== Input data ==

• • • • • • •

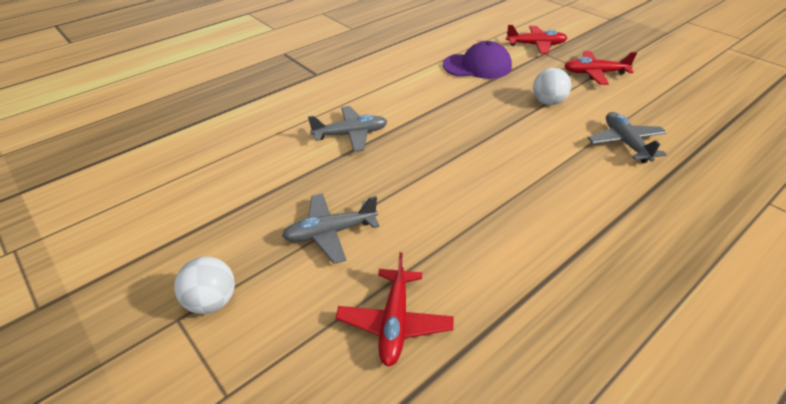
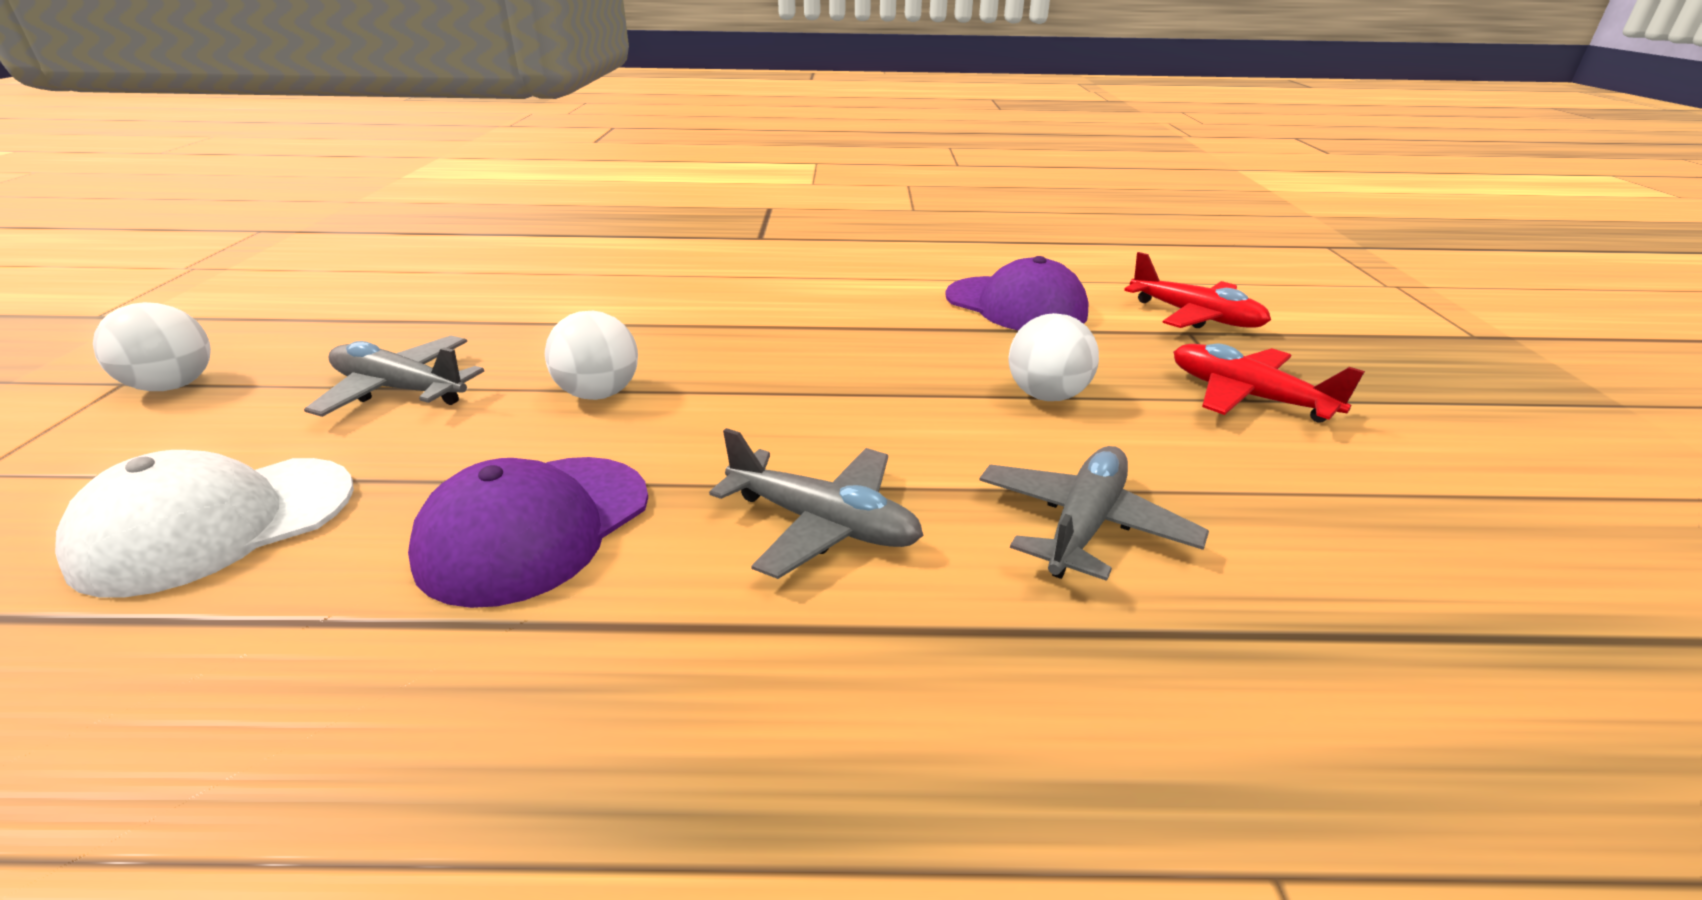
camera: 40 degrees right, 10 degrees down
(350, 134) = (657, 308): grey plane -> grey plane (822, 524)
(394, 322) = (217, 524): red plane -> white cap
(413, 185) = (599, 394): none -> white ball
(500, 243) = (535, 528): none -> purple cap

• • • • • • •

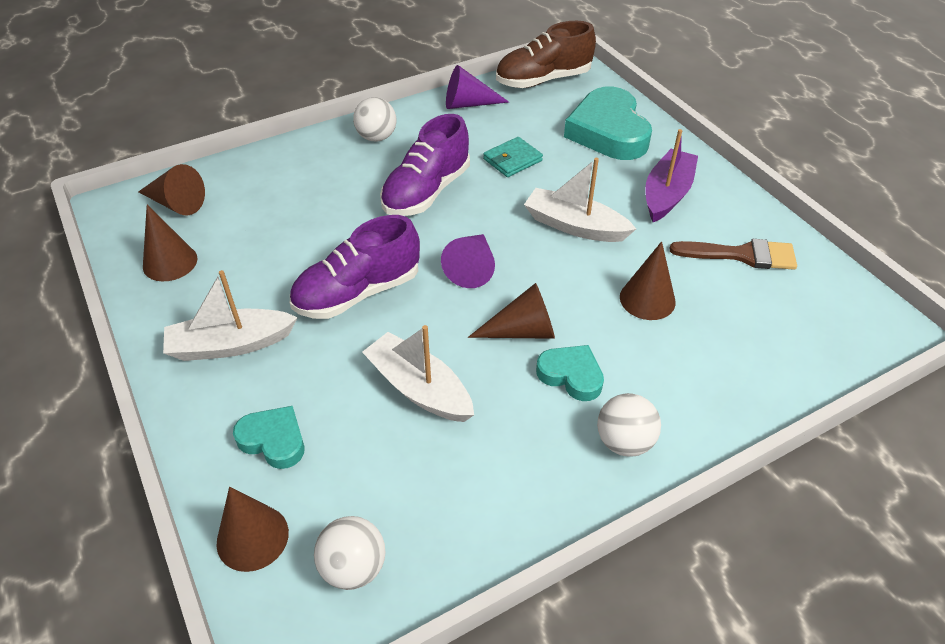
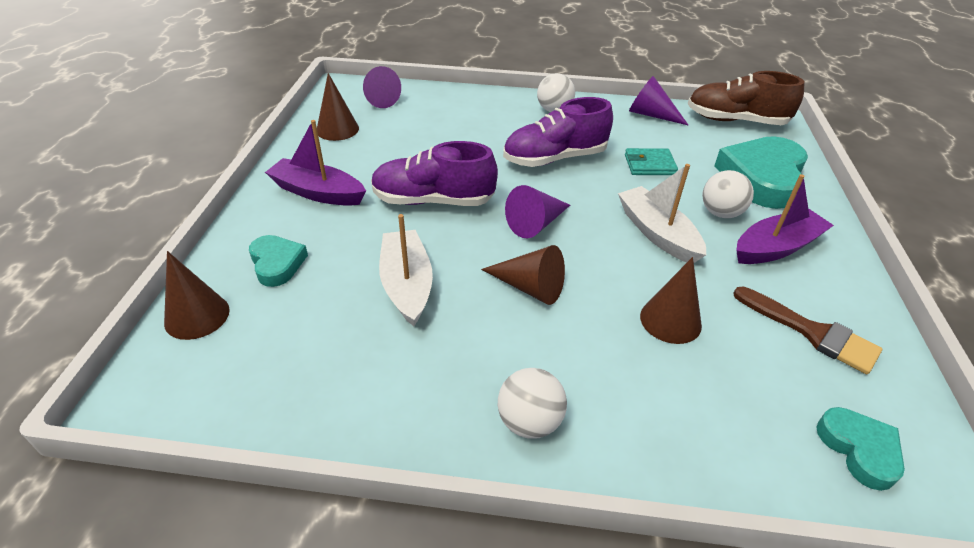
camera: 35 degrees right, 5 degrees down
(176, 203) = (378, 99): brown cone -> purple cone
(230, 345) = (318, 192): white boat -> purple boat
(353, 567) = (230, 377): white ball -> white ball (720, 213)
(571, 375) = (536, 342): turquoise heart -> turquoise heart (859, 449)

• • • • • • •

== Assignment ==
All lines of the data that hold "white" need to be copied.

== Answer space ==
(394, 322) = (217, 524): red plane -> white cap
(413, 185) = (599, 394): none -> white ball
(230, 345) = (318, 192): white boat -> purple boat
(353, 567) = (230, 377): white ball -> white ball (720, 213)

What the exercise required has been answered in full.